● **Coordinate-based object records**

● ● ● ● ●

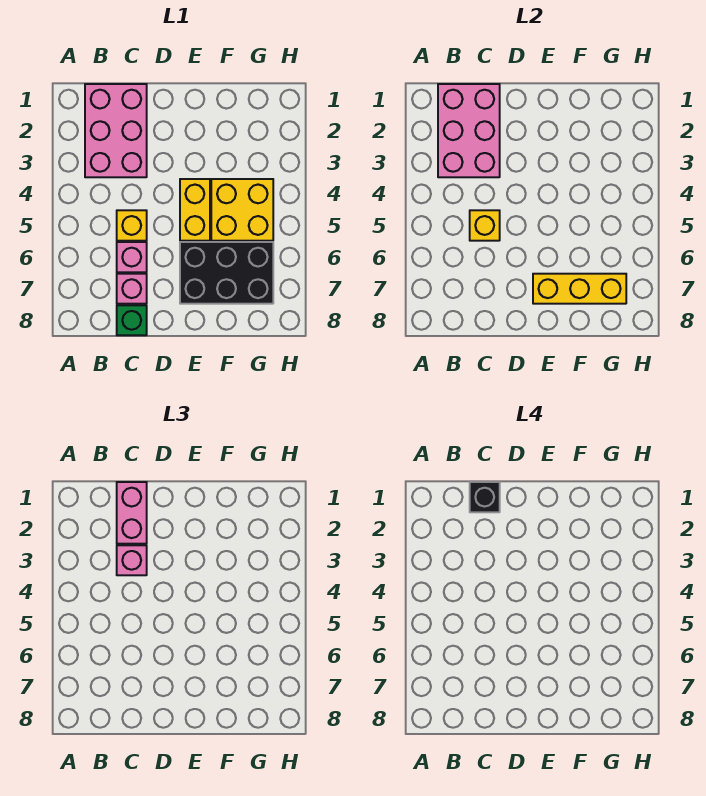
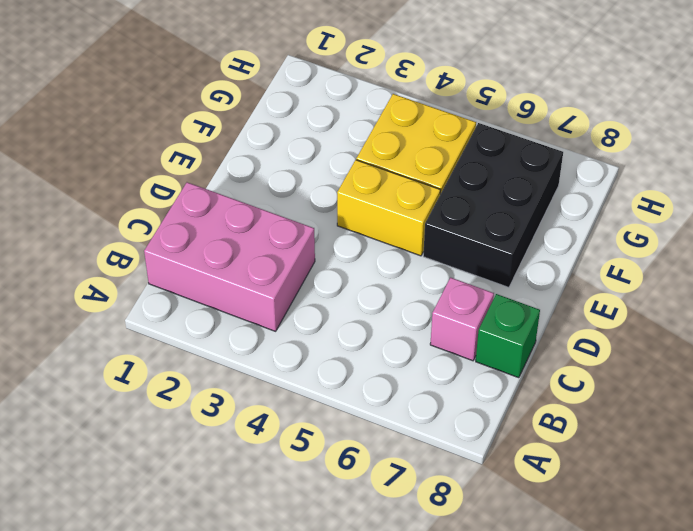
none -> yellow 1x1 brick [117,210,147,241]
none -> pink 1x1 brick [117,242,147,272]
none -> pink 2x3 brick [438,84,500,177]

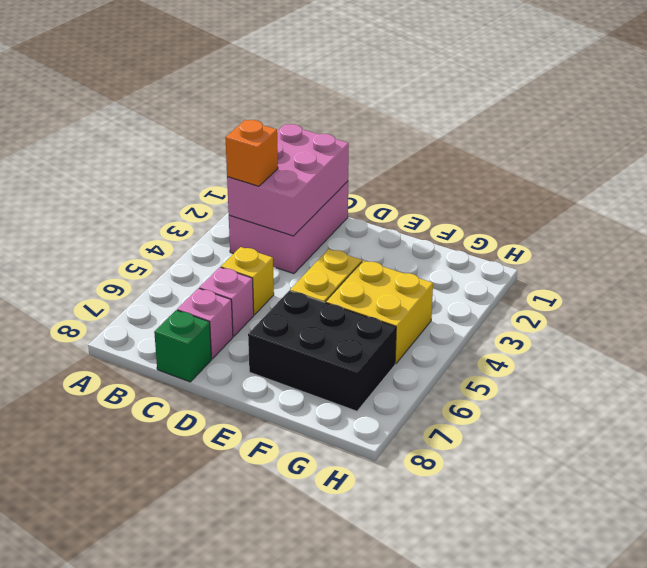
orange 1x1 brick [225,120,278,186] -> none
none -> yellow 1x1 brick [470,210,500,241]
none -> yellow 1x3 brick [533,274,626,304]
none -> pink 1x2 brick [117,482,147,544]

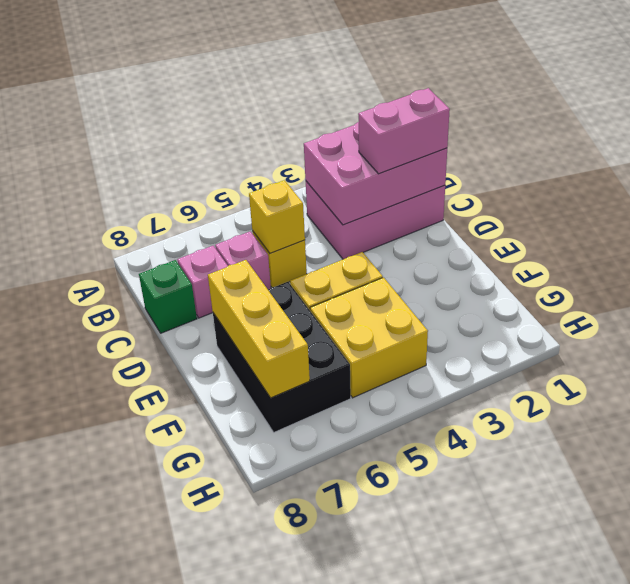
none -> pink 1x1 brick [117,545,147,575]
none -> black 1x1 brick [470,482,500,512]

● ● ● ● ●

● **PROBLEM STATEMENT**
The records above are to be repeated exactly, with the pictures left out.

● **REPLY**
none -> yellow 1x1 brick [117,210,147,241]
none -> pink 1x1 brick [117,242,147,272]
none -> pink 2x3 brick [438,84,500,177]

orange 1x1 brick [225,120,278,186] -> none
none -> yellow 1x1 brick [470,210,500,241]
none -> yellow 1x3 brick [533,274,626,304]
none -> pink 1x2 brick [117,482,147,544]

none -> pink 1x1 brick [117,545,147,575]
none -> black 1x1 brick [470,482,500,512]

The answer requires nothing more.